▶ [WORK REQUEST] A word-for-word copy of the listing, free of images, is the expected answer.

▶ [DATASET EXCERPT]
== == ==

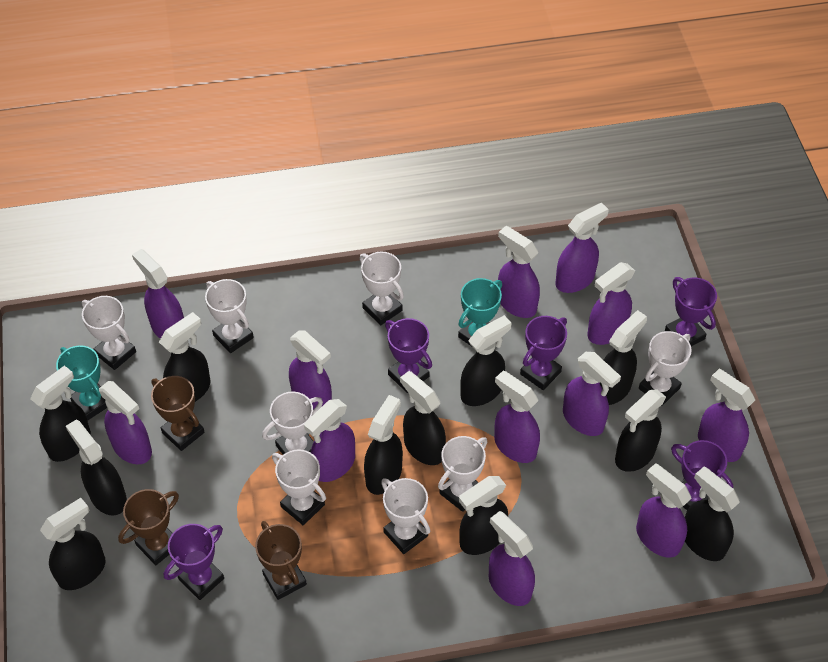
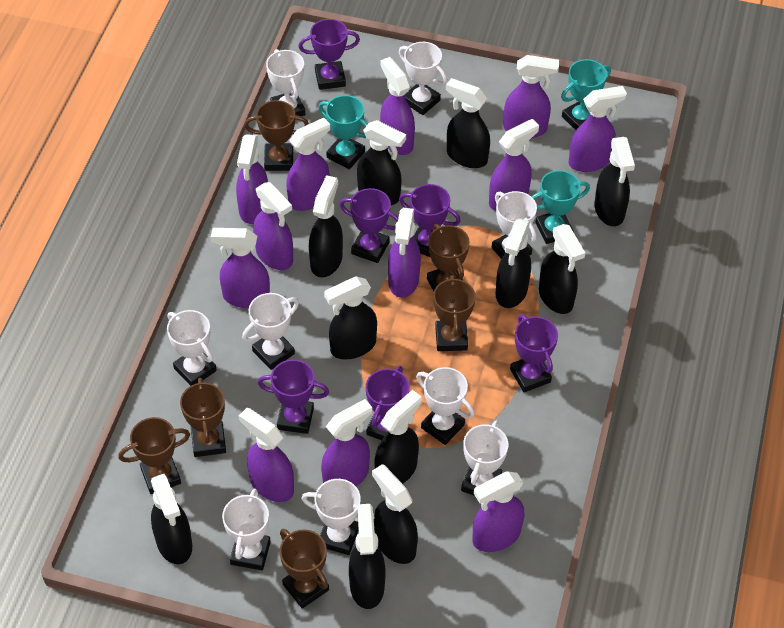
brown trophy: 3 -> 6
purple trophy: 5 -> 6
turquoise trophy: 2 -> 3
white trophy: 8 -> 9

== == ==

▶ [RESPONSE BELOW]
brown trophy: 3 -> 6
purple trophy: 5 -> 6
turquoise trophy: 2 -> 3
white trophy: 8 -> 9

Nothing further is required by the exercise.